**What is needed**
Every line of the material is to be duplicated precisely.

**Supplied records**
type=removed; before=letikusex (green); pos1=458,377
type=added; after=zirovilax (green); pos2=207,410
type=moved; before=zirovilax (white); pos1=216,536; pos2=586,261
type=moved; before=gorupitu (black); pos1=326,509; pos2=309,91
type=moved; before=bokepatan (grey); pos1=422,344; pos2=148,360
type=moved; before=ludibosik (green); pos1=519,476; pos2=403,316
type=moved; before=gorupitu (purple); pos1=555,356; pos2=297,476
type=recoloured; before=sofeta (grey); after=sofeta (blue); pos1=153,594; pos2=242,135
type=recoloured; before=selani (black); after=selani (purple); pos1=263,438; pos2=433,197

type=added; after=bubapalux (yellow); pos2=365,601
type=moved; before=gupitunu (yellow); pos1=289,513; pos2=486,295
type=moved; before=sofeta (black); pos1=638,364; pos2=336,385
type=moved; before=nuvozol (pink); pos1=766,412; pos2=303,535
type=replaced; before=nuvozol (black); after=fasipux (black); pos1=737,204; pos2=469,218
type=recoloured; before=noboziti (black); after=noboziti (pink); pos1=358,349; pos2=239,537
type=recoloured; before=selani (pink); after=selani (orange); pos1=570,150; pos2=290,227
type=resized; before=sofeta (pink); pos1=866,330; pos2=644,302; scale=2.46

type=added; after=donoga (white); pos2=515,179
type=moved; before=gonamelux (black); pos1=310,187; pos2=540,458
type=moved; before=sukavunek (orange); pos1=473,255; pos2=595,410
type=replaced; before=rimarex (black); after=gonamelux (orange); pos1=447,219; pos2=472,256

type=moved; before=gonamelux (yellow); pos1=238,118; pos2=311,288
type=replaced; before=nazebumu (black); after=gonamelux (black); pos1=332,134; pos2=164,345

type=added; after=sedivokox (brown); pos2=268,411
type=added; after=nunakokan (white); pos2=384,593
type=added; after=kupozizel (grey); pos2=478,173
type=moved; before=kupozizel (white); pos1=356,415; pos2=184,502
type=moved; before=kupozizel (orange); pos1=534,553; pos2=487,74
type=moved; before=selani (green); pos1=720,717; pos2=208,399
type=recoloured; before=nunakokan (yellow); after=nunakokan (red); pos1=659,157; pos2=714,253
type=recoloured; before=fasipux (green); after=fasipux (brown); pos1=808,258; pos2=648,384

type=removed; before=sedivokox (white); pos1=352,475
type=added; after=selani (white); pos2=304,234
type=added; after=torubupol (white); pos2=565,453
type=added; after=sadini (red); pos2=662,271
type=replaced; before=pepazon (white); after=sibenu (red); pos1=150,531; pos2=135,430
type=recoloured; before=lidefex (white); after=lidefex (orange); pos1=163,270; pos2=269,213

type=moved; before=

**Exercise solution**
type=removed; before=letikusex (green); pos1=458,377
type=added; after=zirovilax (green); pos2=207,410
type=moved; before=zirovilax (white); pos1=216,536; pos2=586,261
type=moved; before=gorupitu (black); pos1=326,509; pos2=309,91
type=moved; before=bokepatan (grey); pos1=422,344; pos2=148,360
type=moved; before=ludibosik (green); pos1=519,476; pos2=403,316
type=moved; before=gorupitu (purple); pos1=555,356; pos2=297,476
type=recoloured; before=sofeta (grey); after=sofeta (blue); pos1=153,594; pos2=242,135
type=recoloured; before=selani (black); after=selani (purple); pos1=263,438; pos2=433,197

type=added; after=bubapalux (yellow); pos2=365,601
type=moved; before=gupitunu (yellow); pos1=289,513; pos2=486,295
type=moved; before=sofeta (black); pos1=638,364; pos2=336,385
type=moved; before=nuvozol (pink); pos1=766,412; pos2=303,535
type=replaced; before=nuvozol (black); after=fasipux (black); pos1=737,204; pos2=469,218
type=recoloured; before=noboziti (black); after=noboziti (pink); pos1=358,349; pos2=239,537
type=recoloured; before=selani (pink); after=selani (orange); pos1=570,150; pos2=290,227
type=resized; before=sofeta (pink); pos1=866,330; pos2=644,302; scale=2.46

type=added; after=donoga (white); pos2=515,179
type=moved; before=gonamelux (black); pos1=310,187; pos2=540,458
type=moved; before=sukavunek (orange); pos1=473,255; pos2=595,410
type=replaced; before=rimarex (black); after=gonamelux (orange); pos1=447,219; pos2=472,256

type=moved; before=gonamelux (yellow); pos1=238,118; pos2=311,288
type=replaced; before=nazebumu (black); after=gonamelux (black); pos1=332,134; pos2=164,345

type=added; after=sedivokox (brown); pos2=268,411
type=added; after=nunakokan (white); pos2=384,593
type=added; after=kupozizel (grey); pos2=478,173
type=moved; before=kupozizel (white); pos1=356,415; pos2=184,502
type=moved; before=kupozizel (orange); pos1=534,553; pos2=487,74
type=moved; before=selani (green); pos1=720,717; pos2=208,399
type=recoloured; before=nunakokan (yellow); after=nunakokan (red); pos1=659,157; pos2=714,253
type=recoloured; before=fasipux (green); after=fasipux (brown); pos1=808,258; pos2=648,384

type=removed; before=sedivokox (white); pos1=352,475
type=added; after=selani (white); pos2=304,234
type=added; after=torubupol (white); pos2=565,453
type=added; after=sadini (red); pos2=662,271
type=replaced; before=pepazon (white); after=sibenu (red); pos1=150,531; pos2=135,430
type=recoloured; before=lidefex (white); after=lidefex (orange); pos1=163,270; pos2=269,213

type=moved; before=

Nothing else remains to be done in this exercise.